START Records for processing

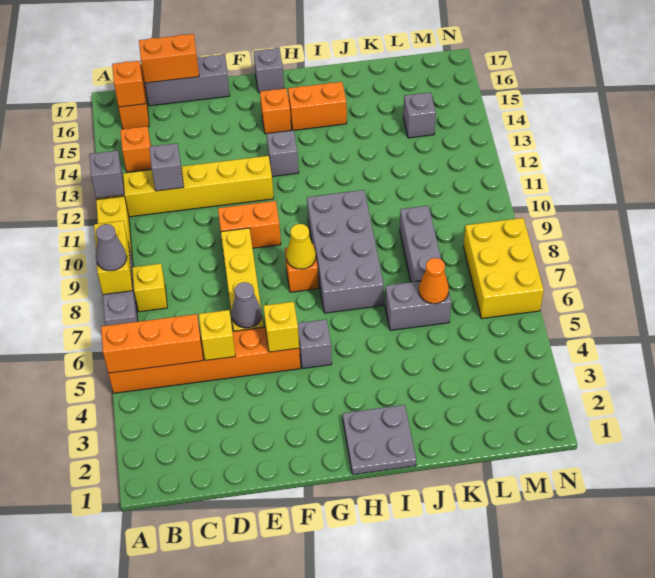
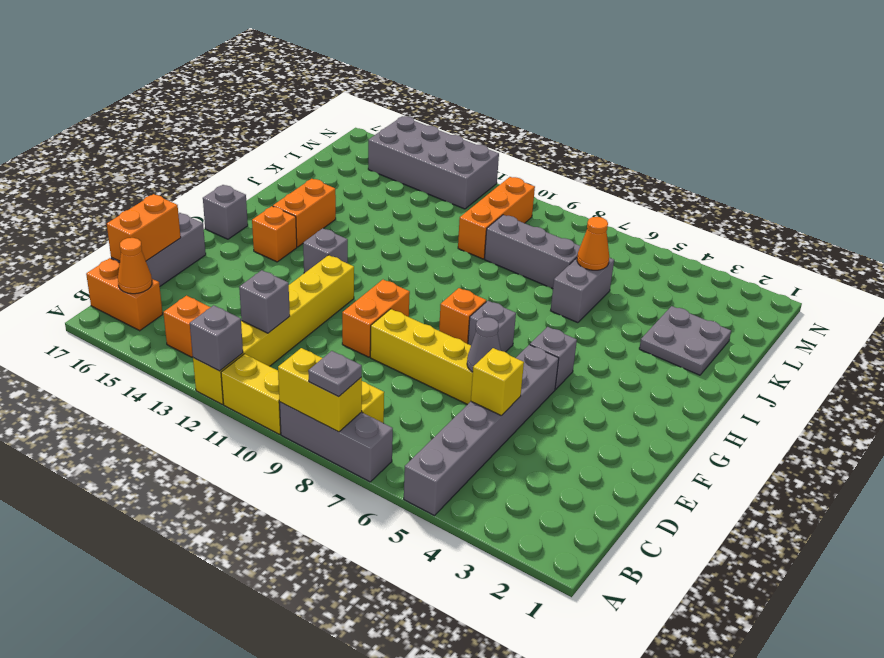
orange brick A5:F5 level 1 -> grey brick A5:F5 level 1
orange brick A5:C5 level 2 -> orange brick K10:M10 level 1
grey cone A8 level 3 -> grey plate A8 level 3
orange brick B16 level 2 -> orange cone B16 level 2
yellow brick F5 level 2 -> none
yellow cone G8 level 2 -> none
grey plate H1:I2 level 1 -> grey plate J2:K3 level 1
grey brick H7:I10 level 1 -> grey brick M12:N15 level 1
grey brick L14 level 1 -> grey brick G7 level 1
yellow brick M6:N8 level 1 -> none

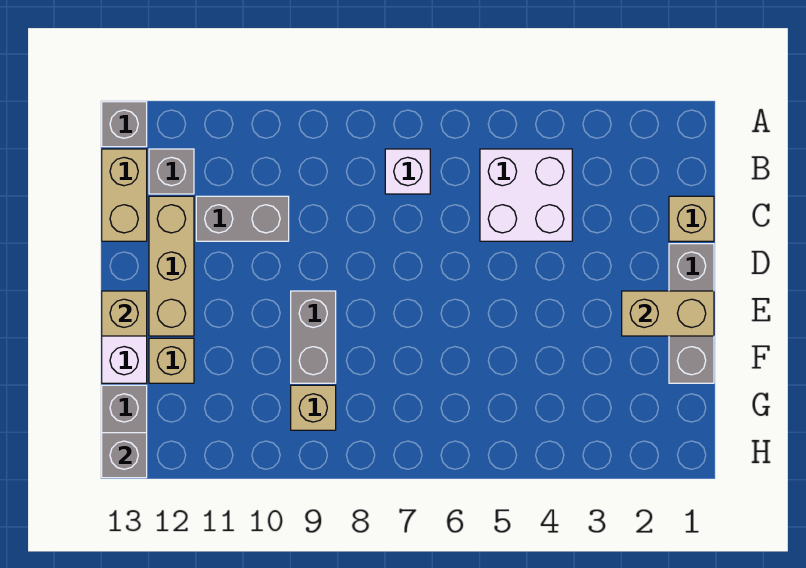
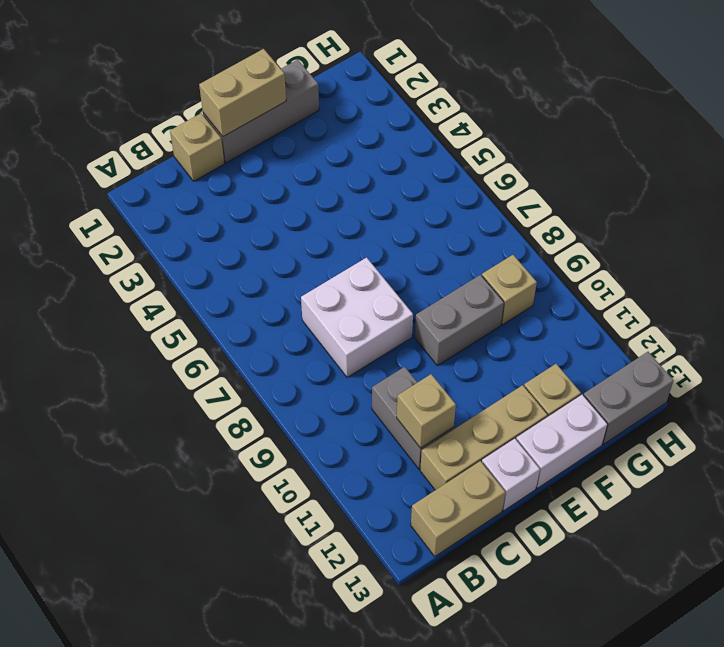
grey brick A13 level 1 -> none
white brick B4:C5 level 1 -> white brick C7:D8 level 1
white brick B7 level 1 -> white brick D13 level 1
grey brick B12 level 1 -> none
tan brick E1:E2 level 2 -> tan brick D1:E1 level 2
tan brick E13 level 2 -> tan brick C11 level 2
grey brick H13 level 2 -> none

END Records for processing
START Records for processing

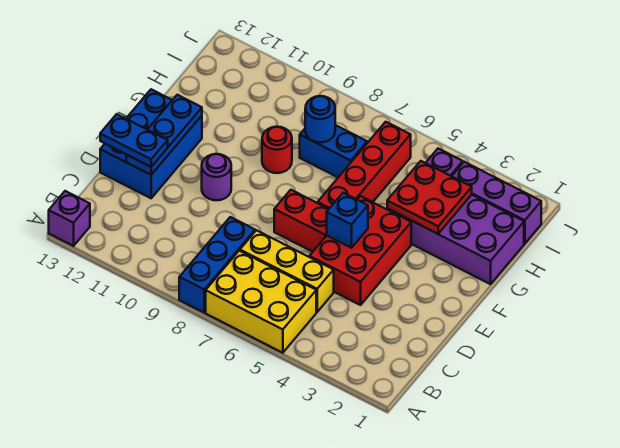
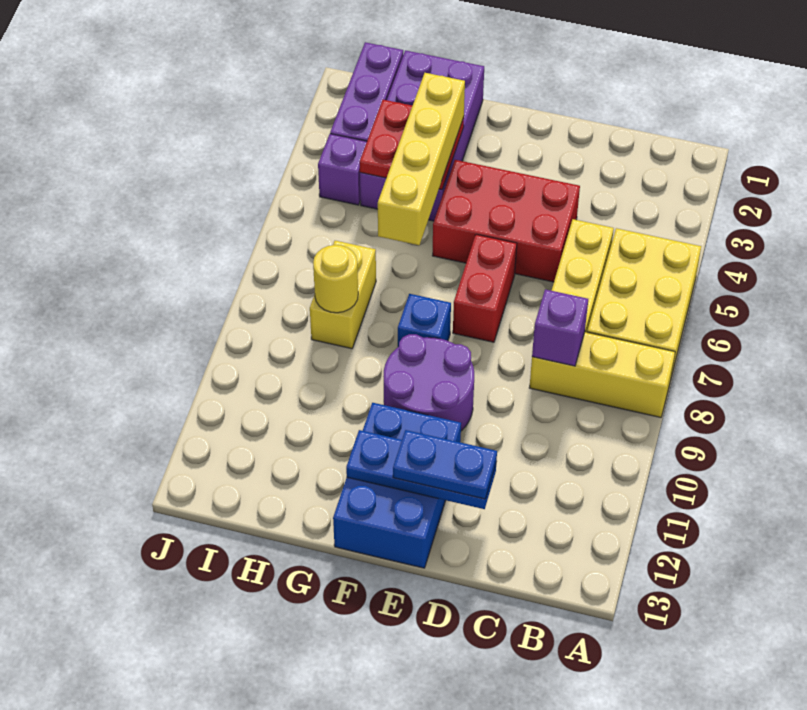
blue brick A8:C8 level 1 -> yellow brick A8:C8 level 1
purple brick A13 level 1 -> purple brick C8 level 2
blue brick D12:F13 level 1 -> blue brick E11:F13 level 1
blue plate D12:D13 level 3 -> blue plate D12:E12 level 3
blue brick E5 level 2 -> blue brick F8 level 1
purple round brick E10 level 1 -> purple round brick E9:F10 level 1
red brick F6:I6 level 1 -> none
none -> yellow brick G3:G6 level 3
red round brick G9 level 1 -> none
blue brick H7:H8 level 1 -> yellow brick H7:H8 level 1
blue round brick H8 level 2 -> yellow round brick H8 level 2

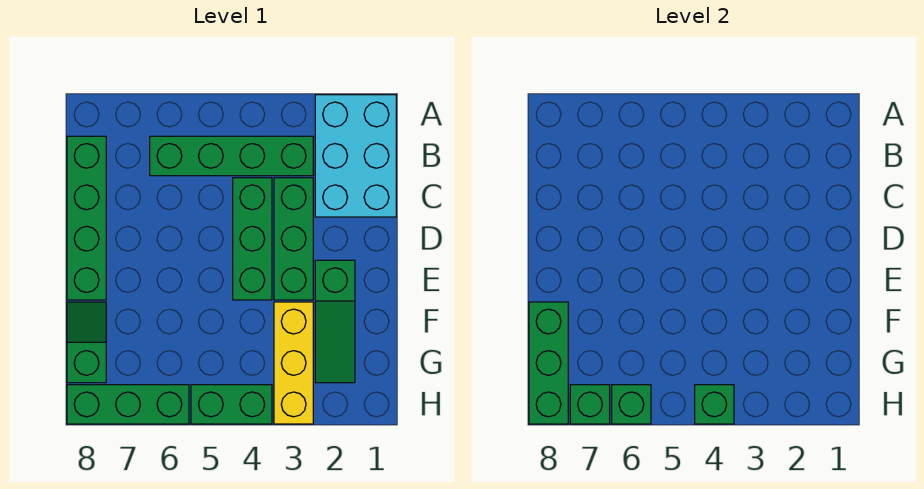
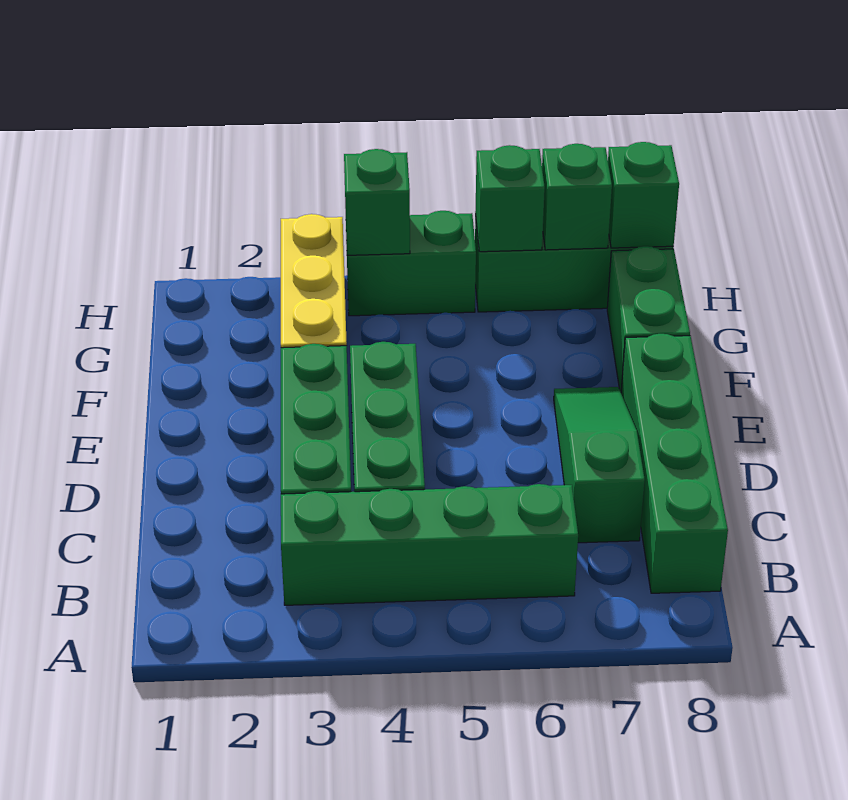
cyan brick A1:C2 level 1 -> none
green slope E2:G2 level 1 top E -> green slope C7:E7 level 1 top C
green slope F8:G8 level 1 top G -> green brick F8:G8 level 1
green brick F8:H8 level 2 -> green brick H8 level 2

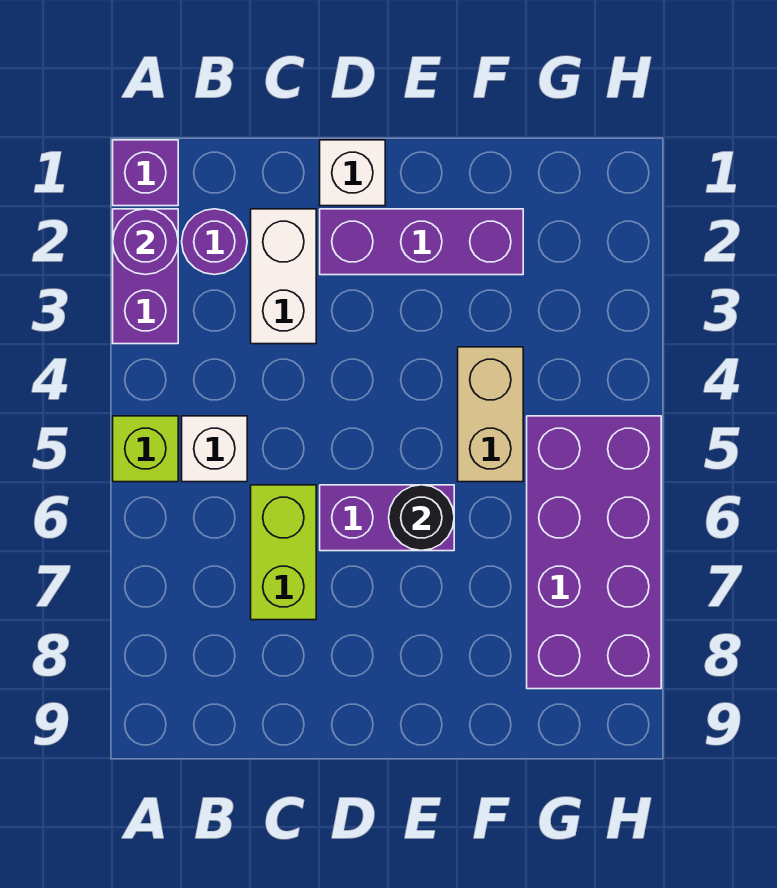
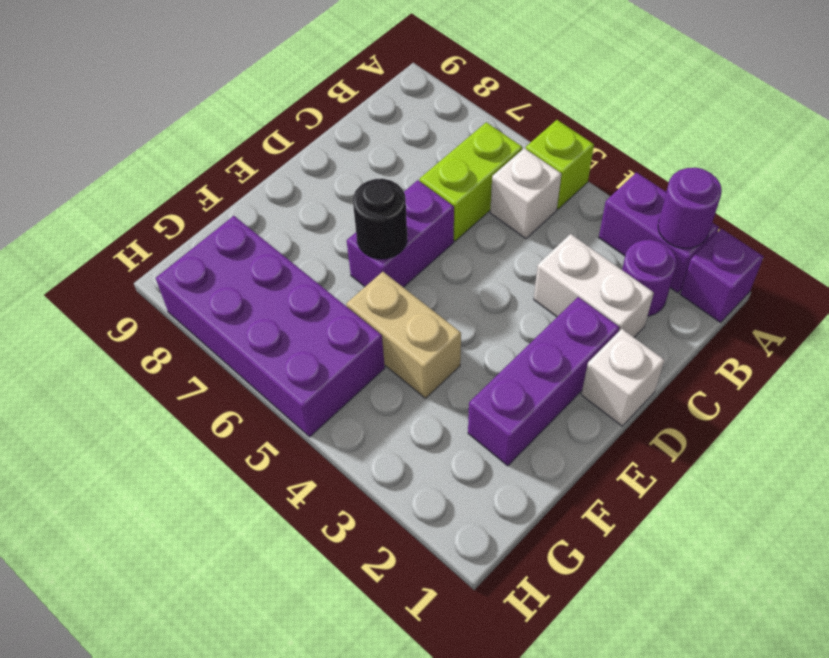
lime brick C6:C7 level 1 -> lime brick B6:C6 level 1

END Records for processing
START Records for processing

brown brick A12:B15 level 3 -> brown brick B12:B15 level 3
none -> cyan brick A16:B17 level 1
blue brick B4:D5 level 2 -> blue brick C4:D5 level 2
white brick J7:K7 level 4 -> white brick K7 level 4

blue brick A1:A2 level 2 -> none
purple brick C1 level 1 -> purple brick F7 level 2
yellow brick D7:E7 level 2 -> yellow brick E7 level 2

END Records for processing

What to work on: From the records above, copy every line that holds the word "cone".

Task answer:
grey cone A8 level 3 -> grey plate A8 level 3
orange brick B16 level 2 -> orange cone B16 level 2
yellow cone G8 level 2 -> none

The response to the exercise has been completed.